• Activity:
The records that follow are to be repeated exactly, with the pictures removed.

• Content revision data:
◆ ◆ ◆ ◆ ◆

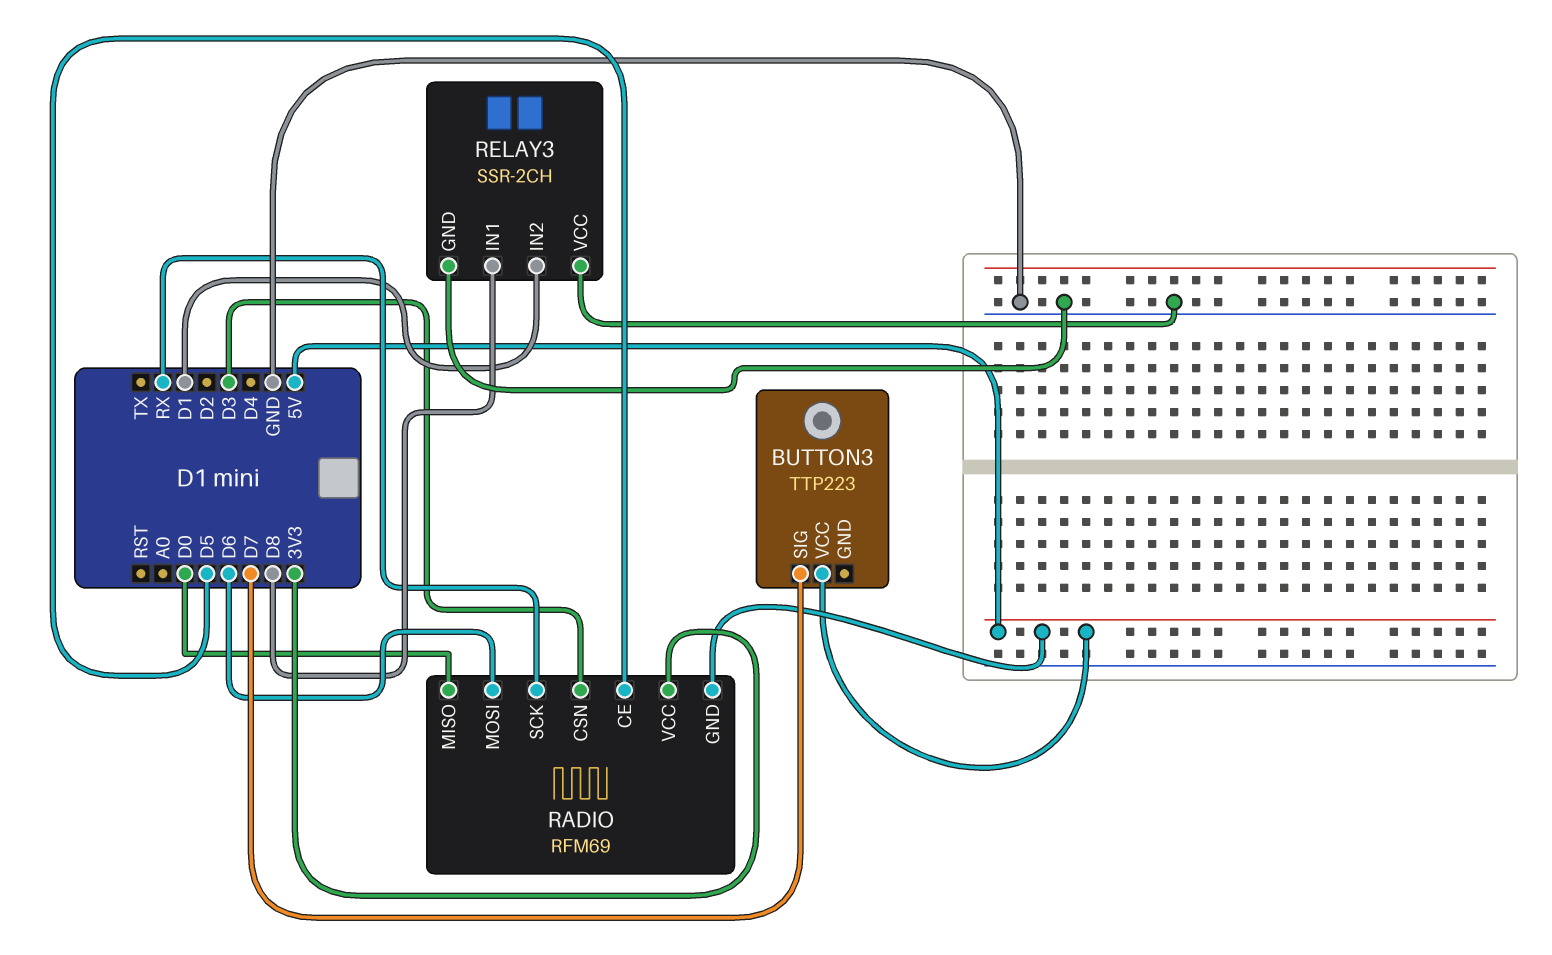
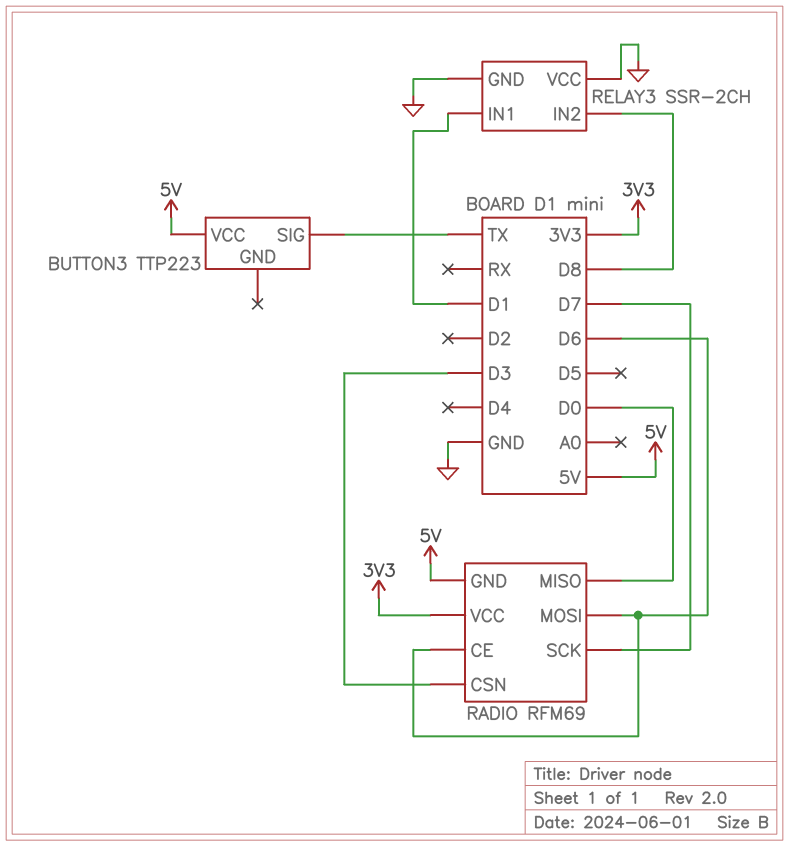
BUTTON3 pin SIG: D7 -> TX
RADIO pin CE: D5 -> D6
RADIO pin SCK: RX -> D7
RELAY3 pin IN1: D8 -> D1
RELAY3 pin IN2: D1 -> D8

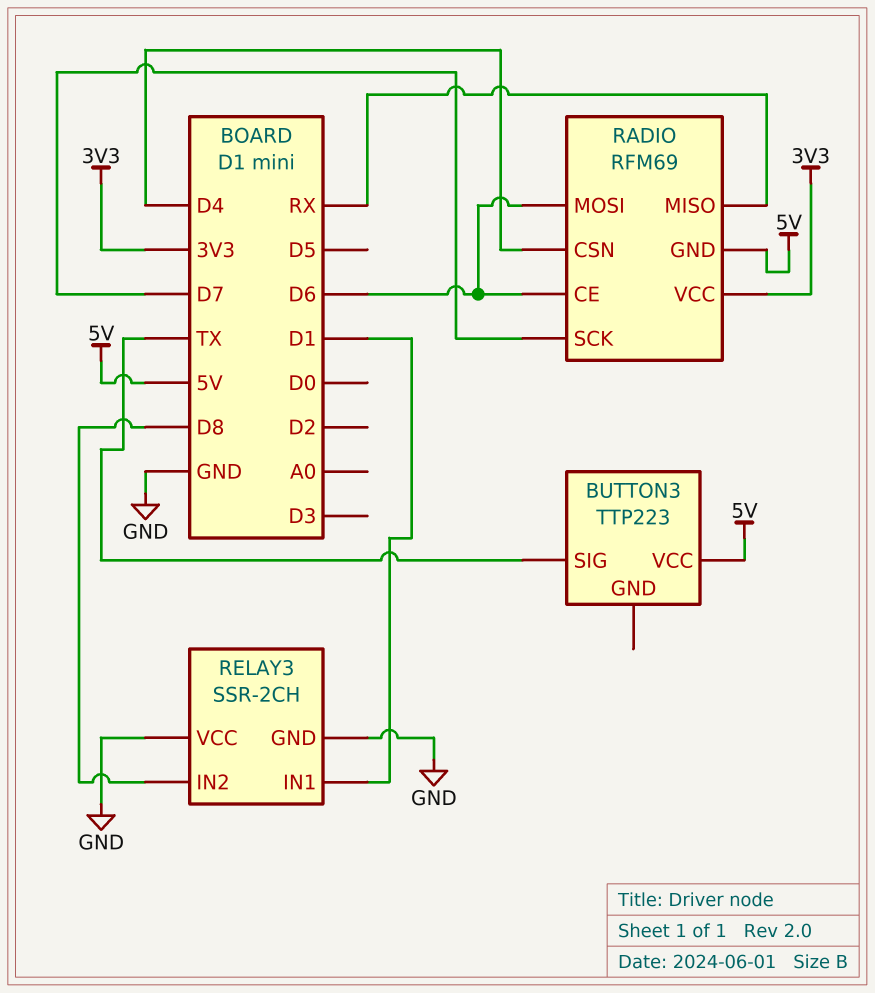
RADIO pin CSN: D3 -> D4
RADIO pin MISO: D0 -> RX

◆ ◆ ◆ ◆ ◆

• Written response:
BUTTON3 pin SIG: D7 -> TX
RADIO pin CE: D5 -> D6
RADIO pin SCK: RX -> D7
RELAY3 pin IN1: D8 -> D1
RELAY3 pin IN2: D1 -> D8

RADIO pin CSN: D3 -> D4
RADIO pin MISO: D0 -> RX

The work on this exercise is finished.